— Working data —
------------------------------
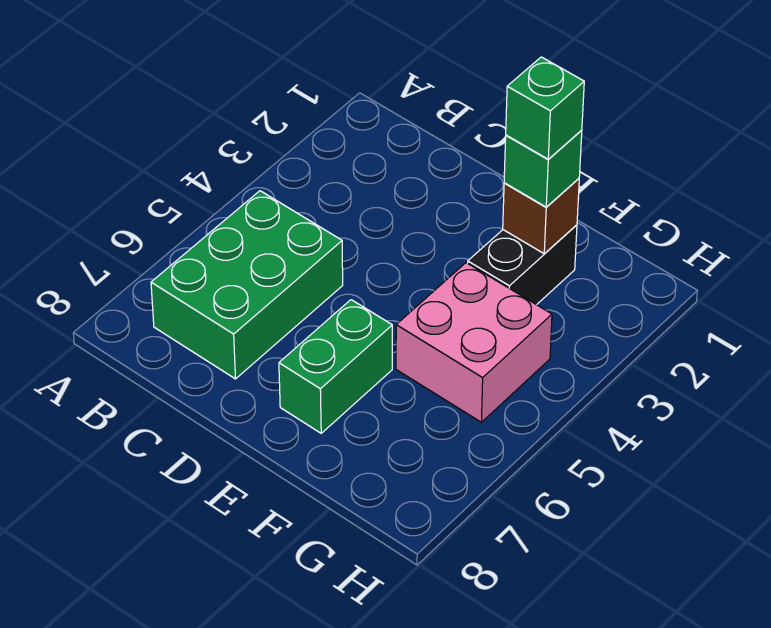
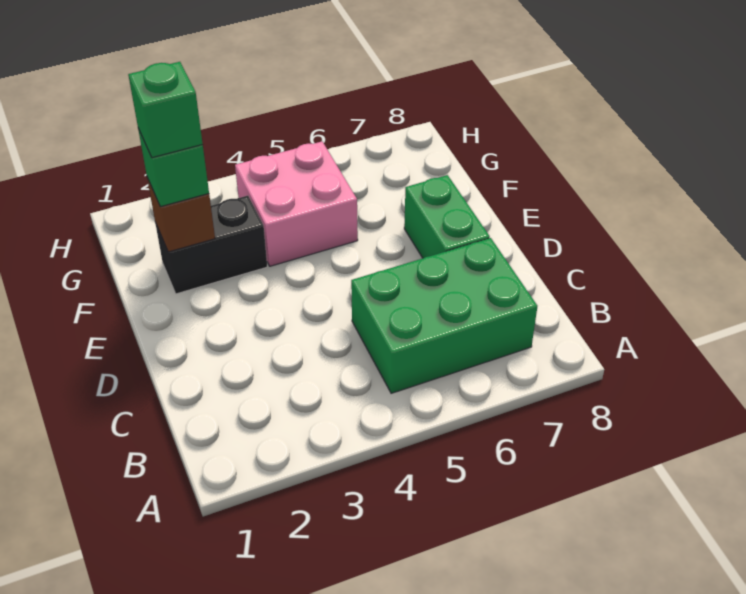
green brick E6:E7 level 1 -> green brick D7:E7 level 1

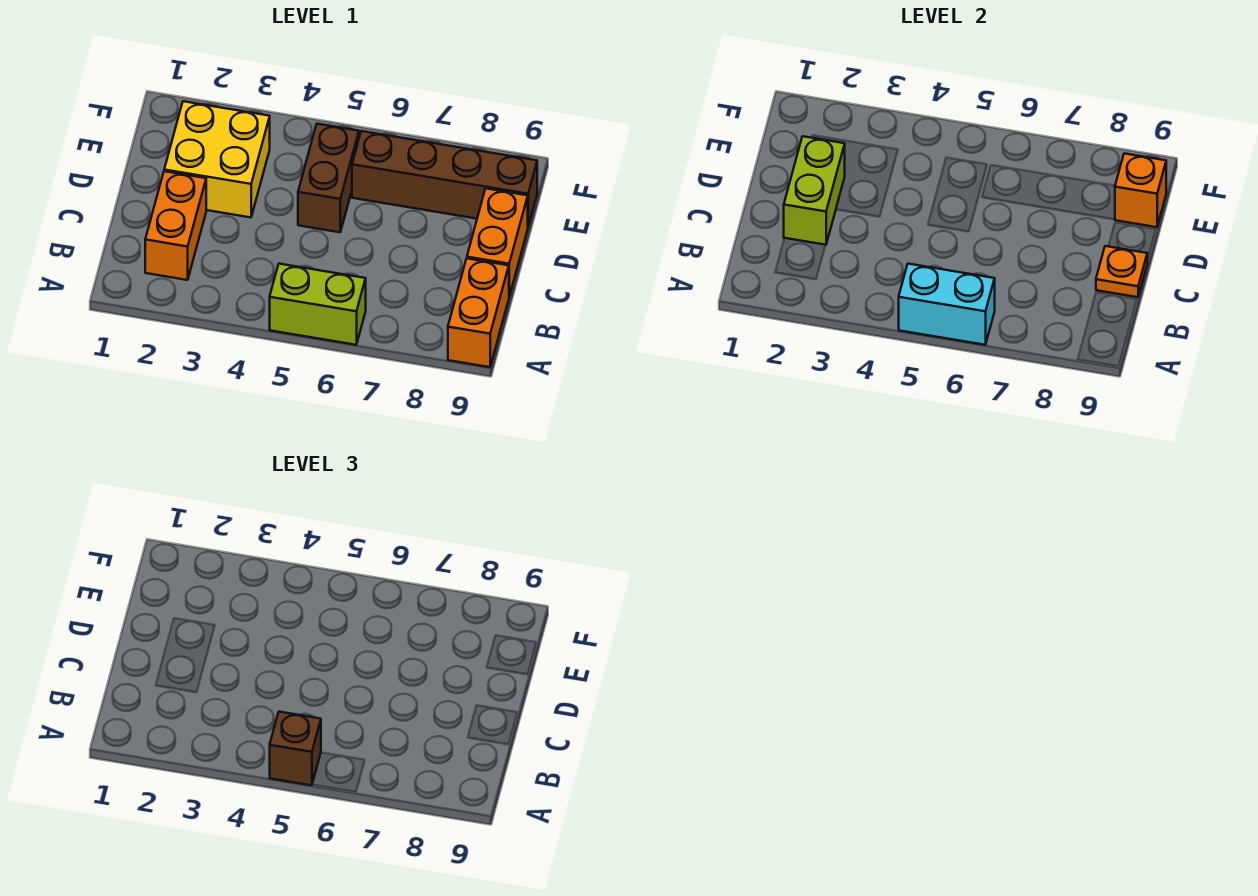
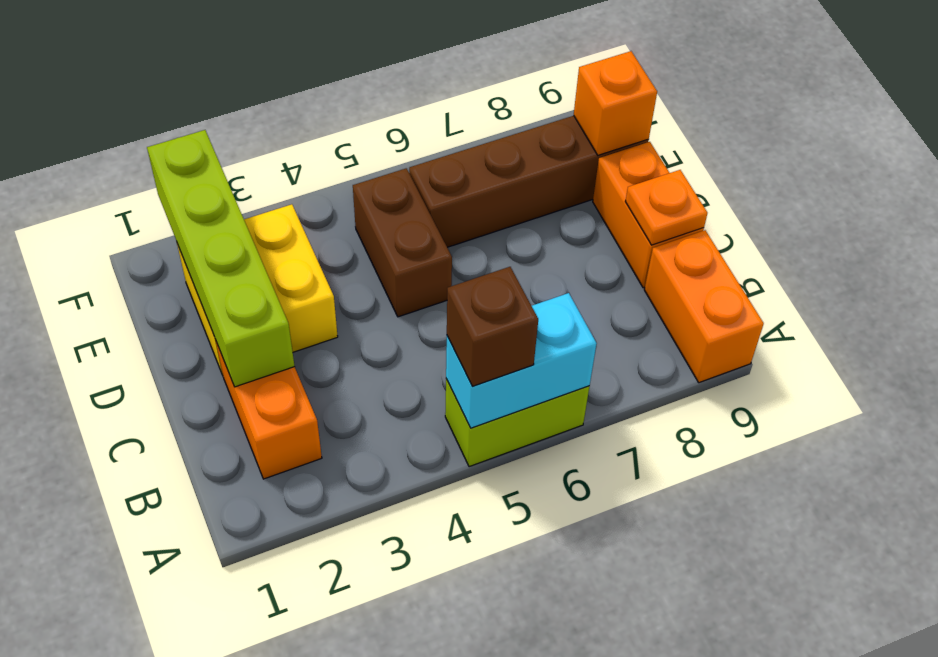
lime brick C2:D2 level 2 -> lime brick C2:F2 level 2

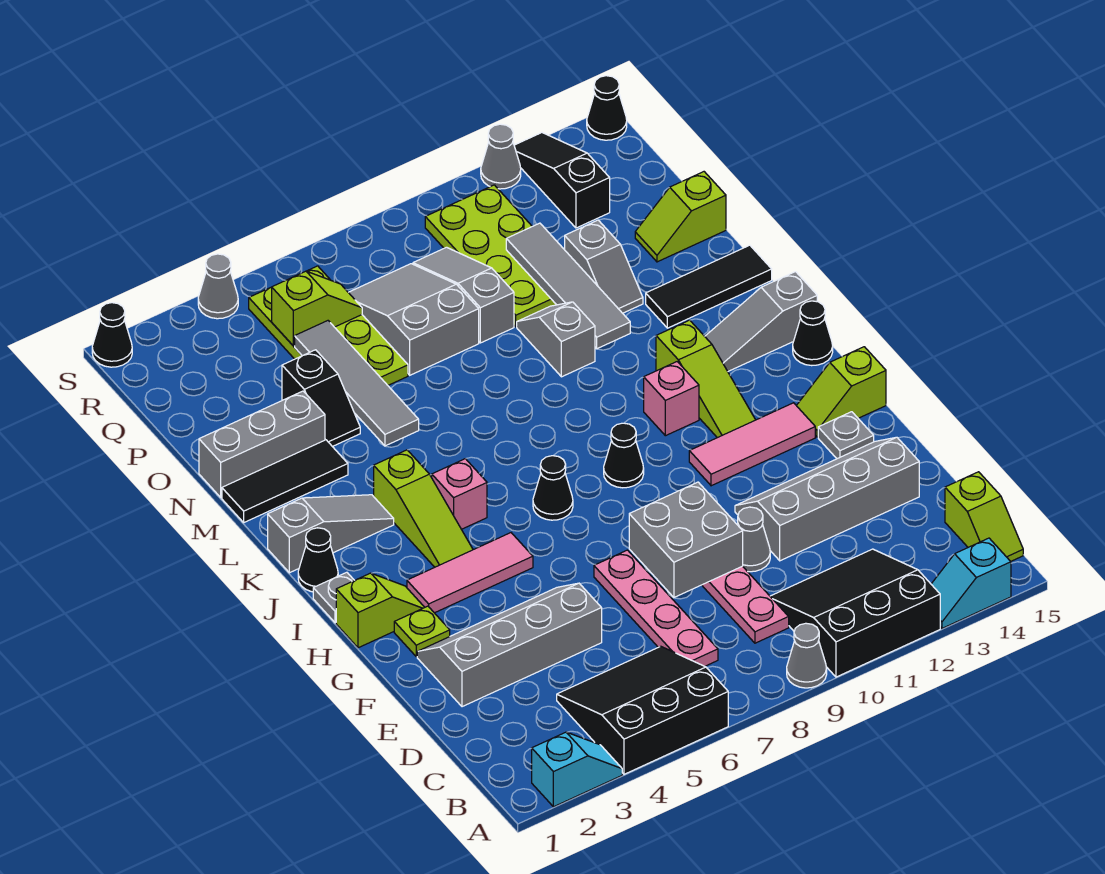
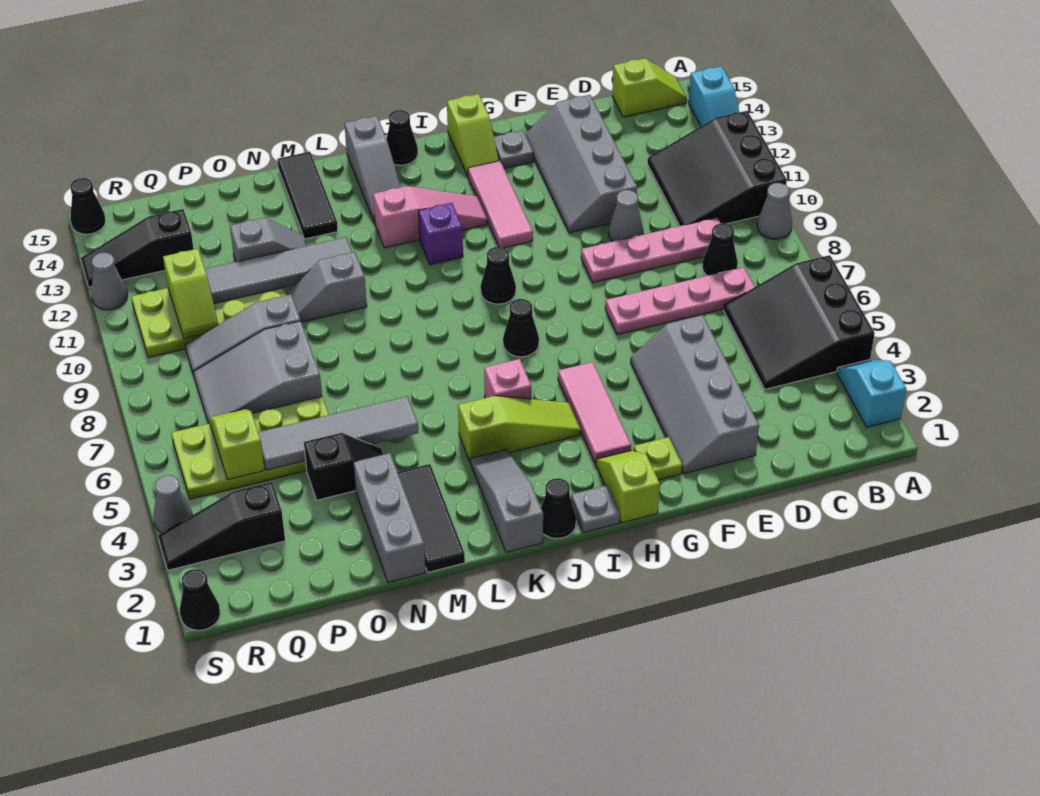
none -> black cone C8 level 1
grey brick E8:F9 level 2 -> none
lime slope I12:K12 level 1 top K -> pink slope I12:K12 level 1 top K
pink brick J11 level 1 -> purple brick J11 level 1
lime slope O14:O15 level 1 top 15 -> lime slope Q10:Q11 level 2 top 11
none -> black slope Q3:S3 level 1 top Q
------------------------------
Nothing but the lines from the one holding "none -> black cone C8 level 1" through the end of the listing above should appear, each exactly as given.

— Output below —
none -> black cone C8 level 1
grey brick E8:F9 level 2 -> none
lime slope I12:K12 level 1 top K -> pink slope I12:K12 level 1 top K
pink brick J11 level 1 -> purple brick J11 level 1
lime slope O14:O15 level 1 top 15 -> lime slope Q10:Q11 level 2 top 11
none -> black slope Q3:S3 level 1 top Q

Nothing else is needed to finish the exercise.